Required action:
Report each line of the listing that carries the word "black".

+ + + +

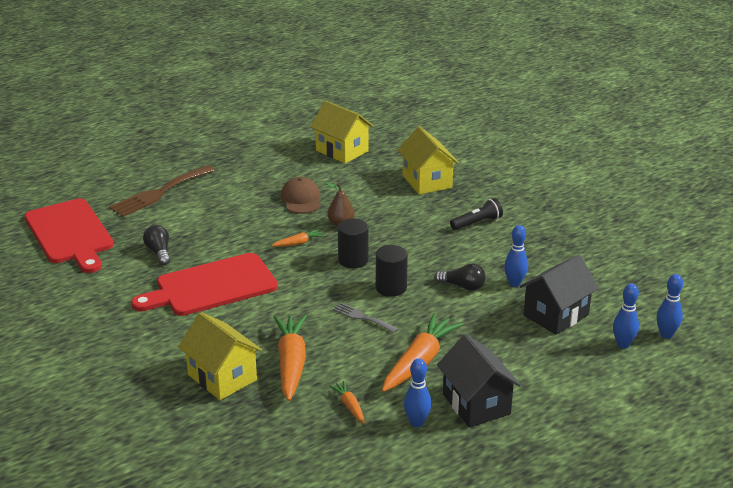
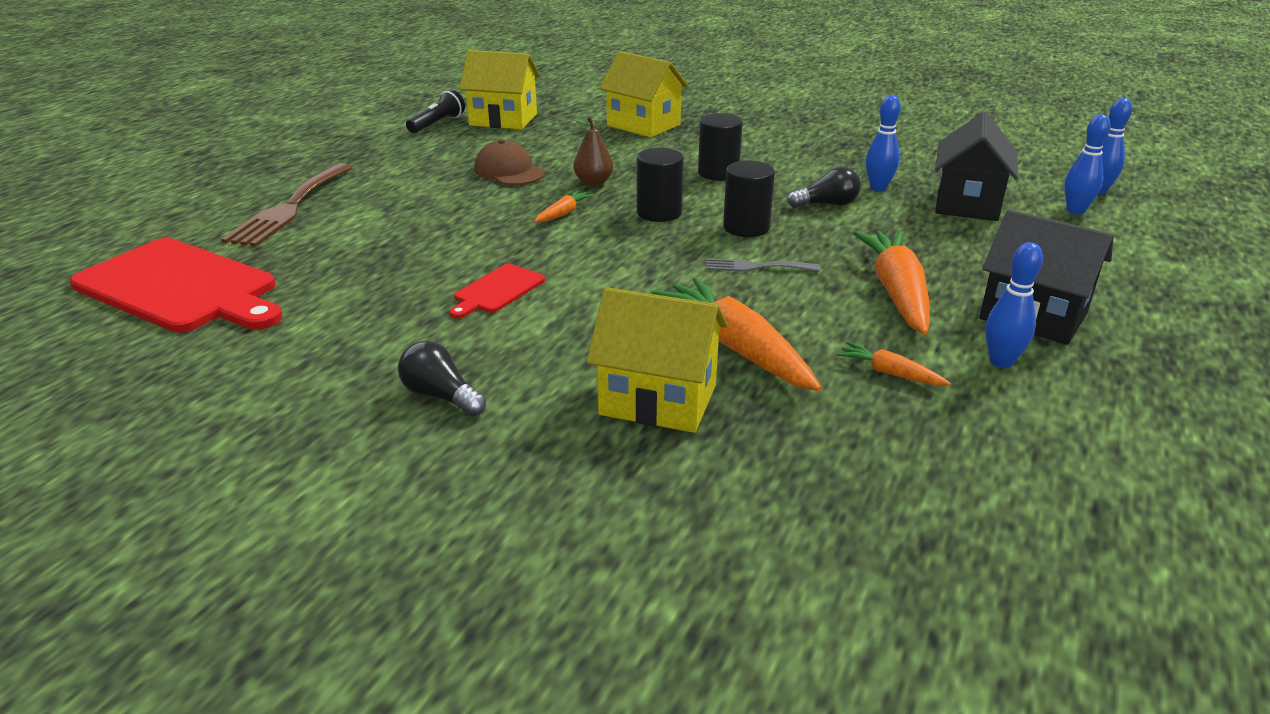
camera: 30 degrees left, 0 degrees up
(159, 252) = (364, 273): black light bulb -> black light bulb (441, 396)
(211, 286) = (497, 290): red cutting board -> red cutting board, size x0.46
(426, 239) = (718, 173): none -> black cylinder
(477, 223) = (753, 147): black flashlight -> black flashlight (437, 124)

+ + + +

Answer space:
(159, 252) = (364, 273): black light bulb -> black light bulb (441, 396)
(426, 239) = (718, 173): none -> black cylinder
(477, 223) = (753, 147): black flashlight -> black flashlight (437, 124)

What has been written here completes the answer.